## REQUIRED WORK:
Leave the pictures out and quote only the lines from the one with "black rectangle: rotated" down to the end of the listing below.

STUDY MATERIAL START

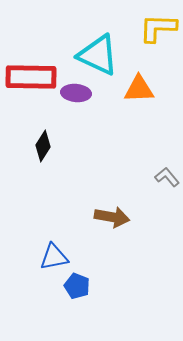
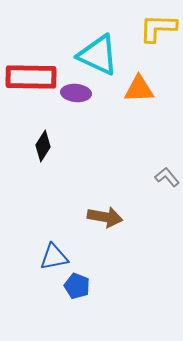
brown arrow: moved 7 px left
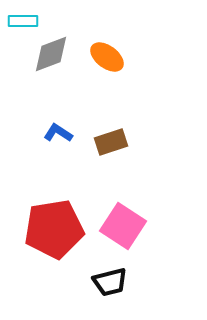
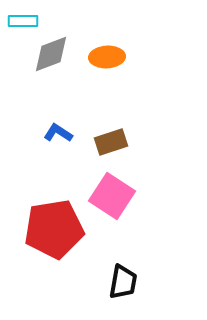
orange ellipse: rotated 40 degrees counterclockwise
pink square: moved 11 px left, 30 px up
black trapezoid: moved 13 px right; rotated 66 degrees counterclockwise
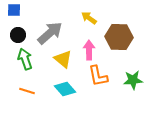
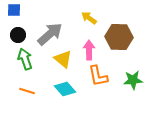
gray arrow: moved 1 px down
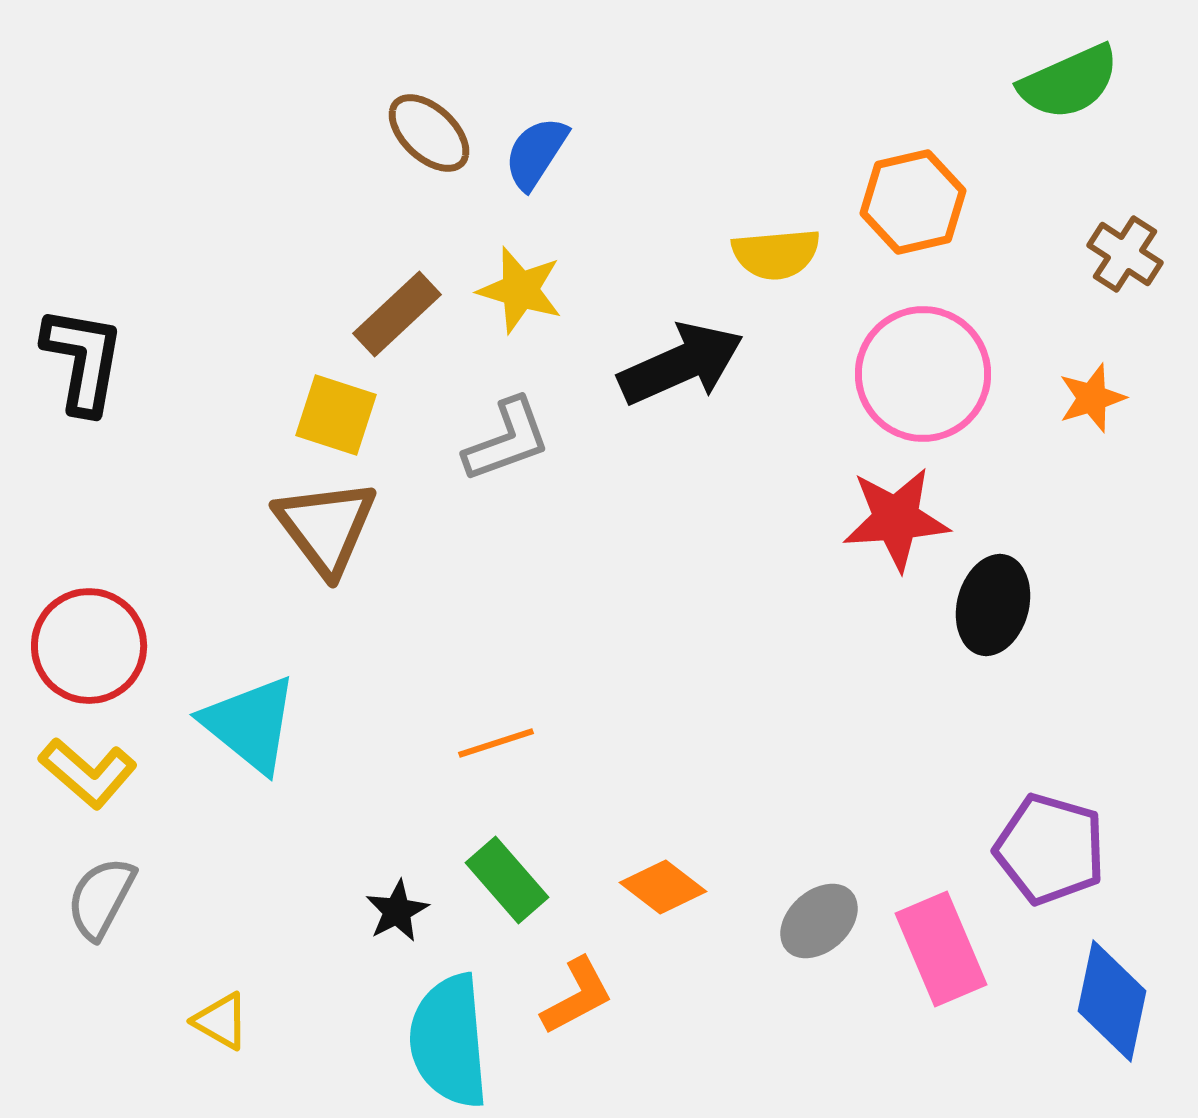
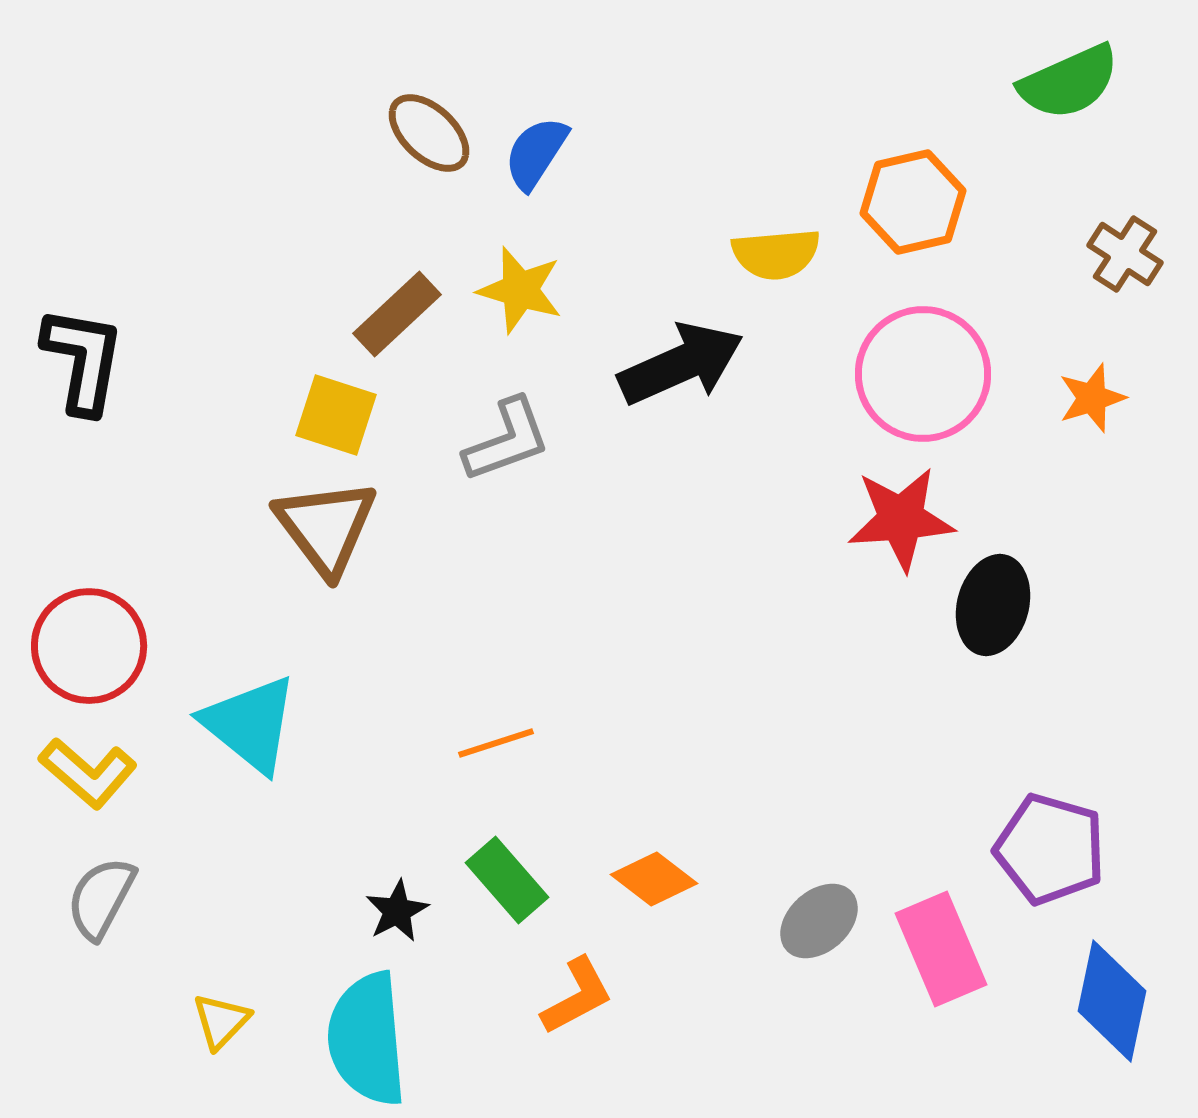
red star: moved 5 px right
orange diamond: moved 9 px left, 8 px up
yellow triangle: rotated 44 degrees clockwise
cyan semicircle: moved 82 px left, 2 px up
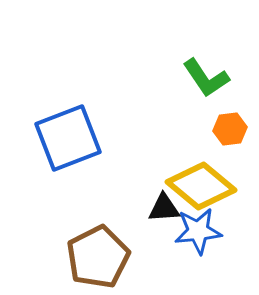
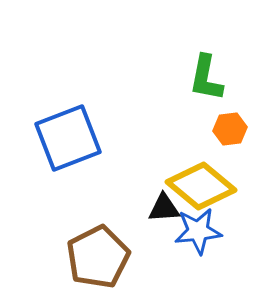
green L-shape: rotated 45 degrees clockwise
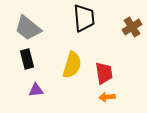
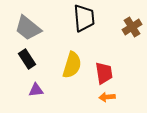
black rectangle: rotated 18 degrees counterclockwise
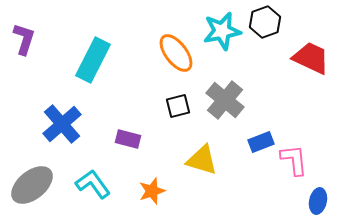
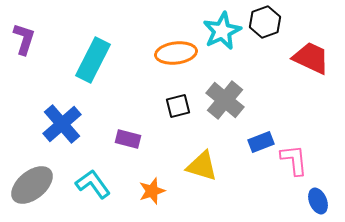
cyan star: rotated 15 degrees counterclockwise
orange ellipse: rotated 60 degrees counterclockwise
yellow triangle: moved 6 px down
blue ellipse: rotated 35 degrees counterclockwise
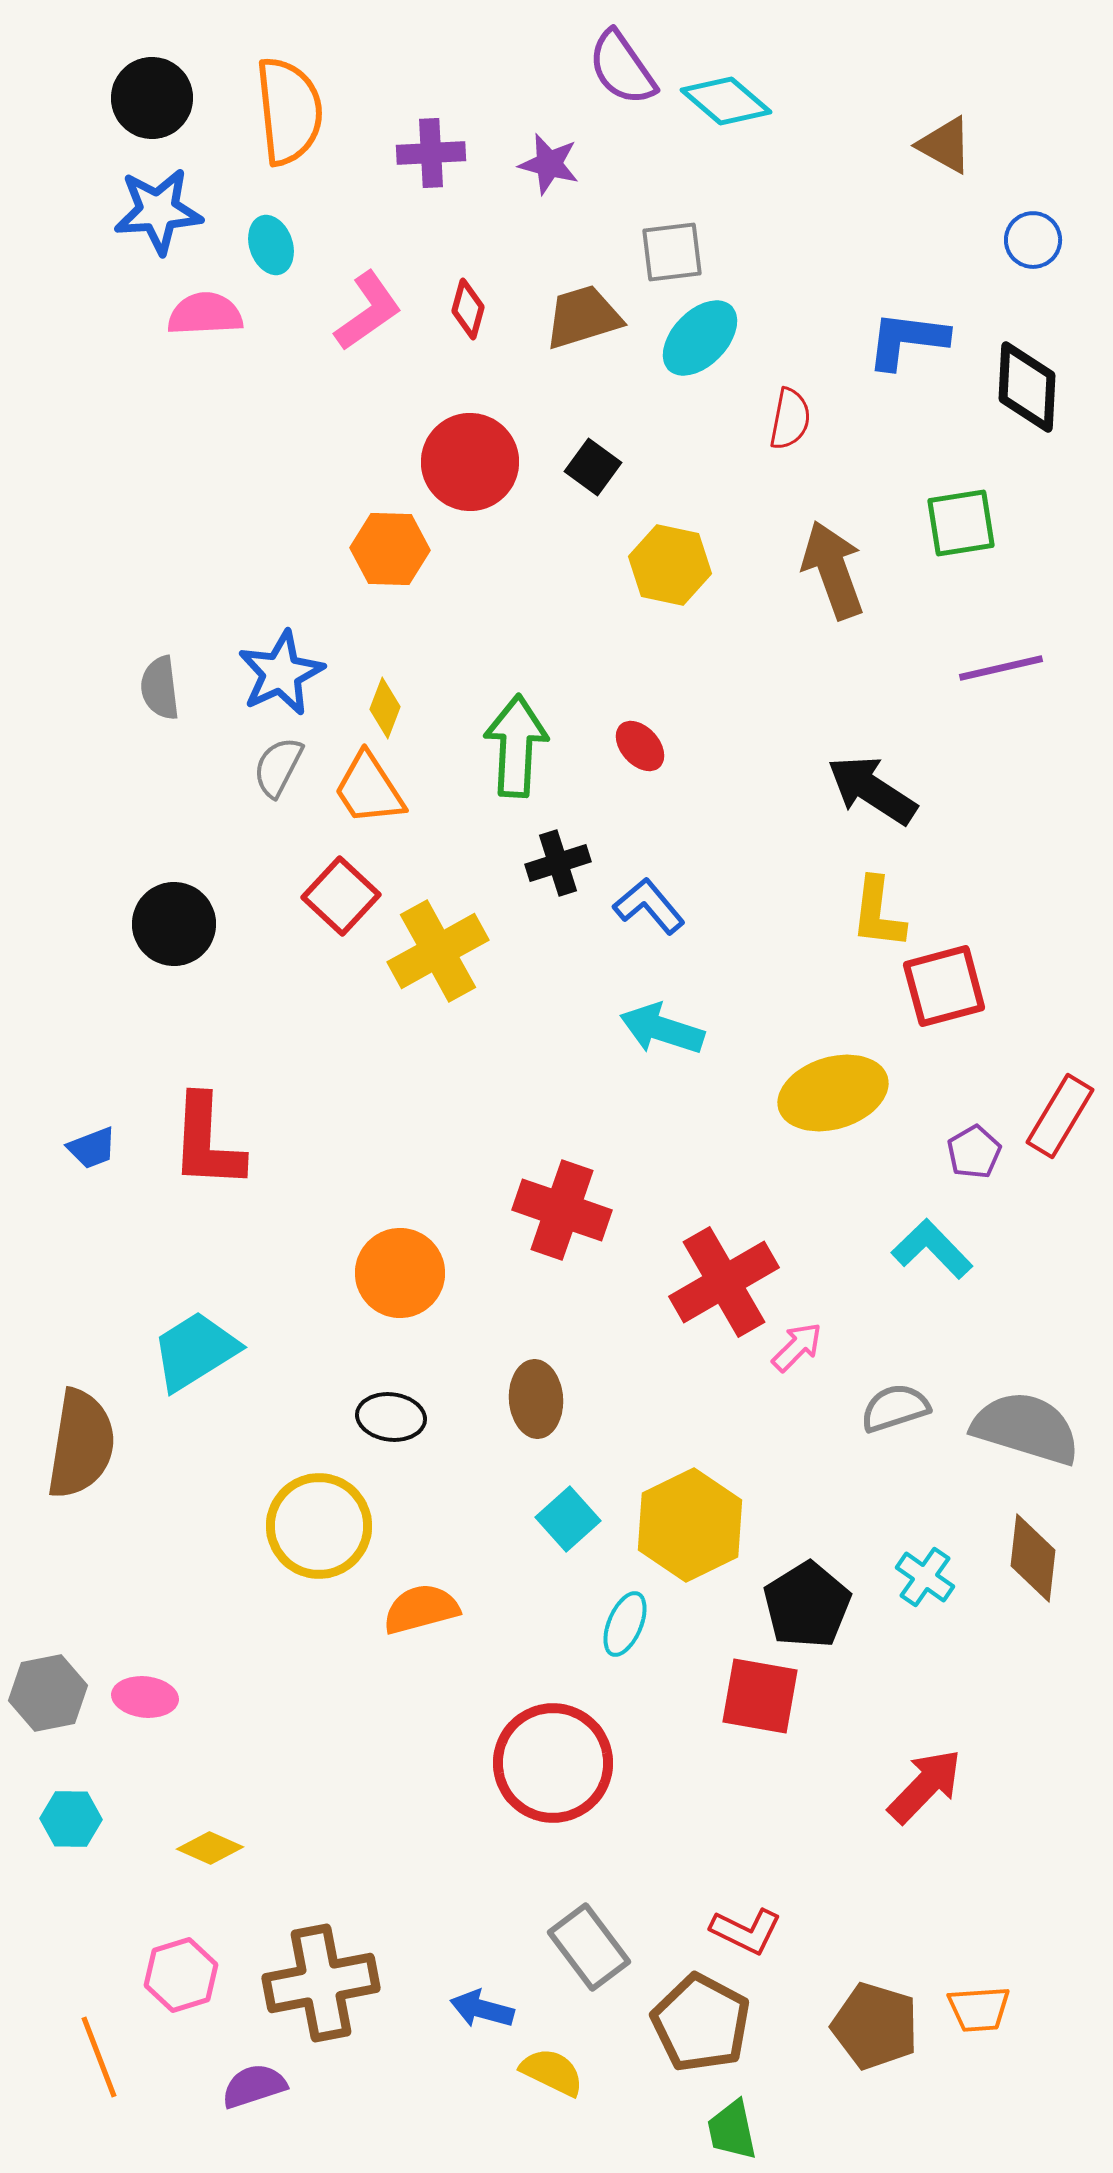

STUDY MATERIAL END

## YOUR SOLUTION:
black rectangle: rotated 18 degrees counterclockwise
cyan star: rotated 15 degrees counterclockwise
orange ellipse: rotated 60 degrees counterclockwise
yellow triangle: moved 6 px down
blue ellipse: rotated 35 degrees counterclockwise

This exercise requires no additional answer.